(Beginning of PROVIDED RECORDS)

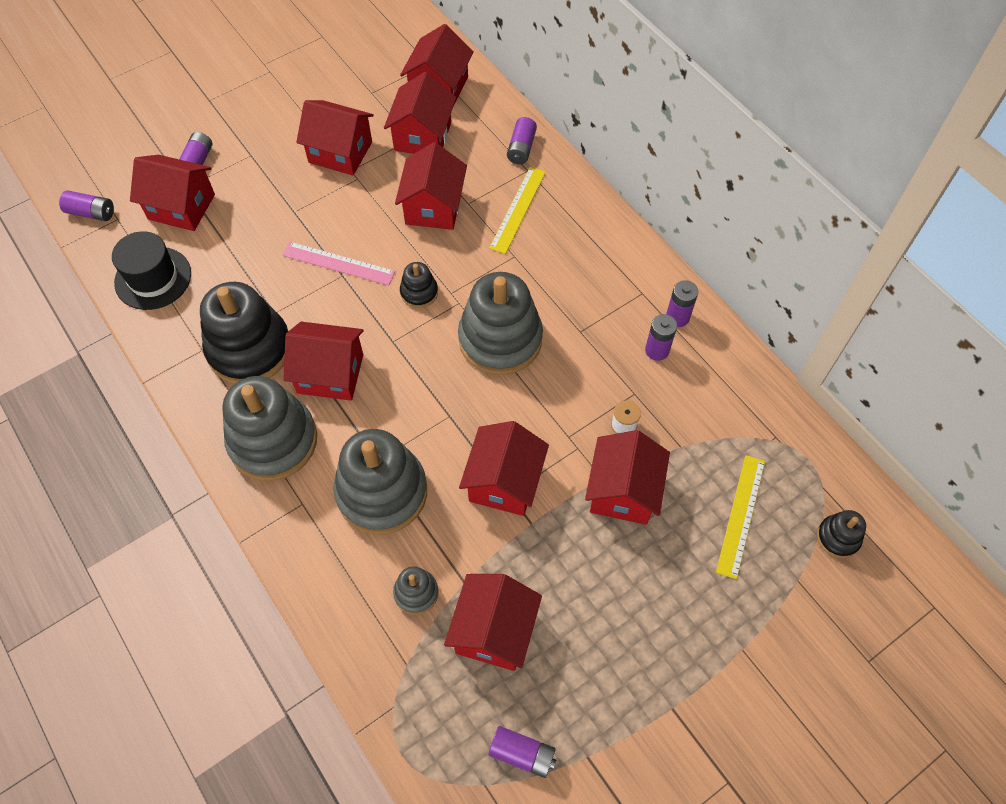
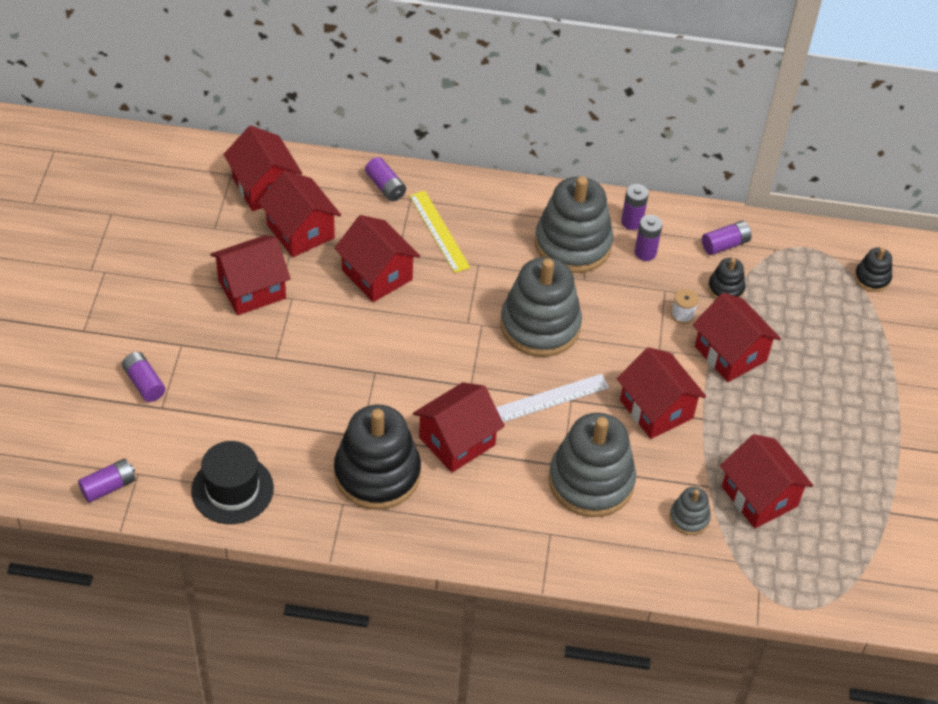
camera: 50 degrees left, 10 degrees down
(181, 207) = (180, 424): red house -> none
(273, 441) = (477, 515): grey stacking toy -> grey stacking toy (573, 244)
(338, 263) = (361, 366): pink ruler -> none
(419, 292) = (445, 340): black stacking toy -> black stacking toy (725, 288)
(437, 402) = (551, 398): none -> white ruler
(522, 753) = (856, 544): purple battery -> purple battery (725, 244)
(741, 515) = (809, 310): yellow ruler -> none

(End of PROVIDED RECORDS)

▶ [WORK TO BE COMPLETED]: Write out again, exactly, the lines from the one holding "(338, 263) = (361, 366): pink ruler -> none" through the end of the listing, with both ends included.

▶ [RESULT BELOW]:
(338, 263) = (361, 366): pink ruler -> none
(419, 292) = (445, 340): black stacking toy -> black stacking toy (725, 288)
(437, 402) = (551, 398): none -> white ruler
(522, 753) = (856, 544): purple battery -> purple battery (725, 244)
(741, 515) = (809, 310): yellow ruler -> none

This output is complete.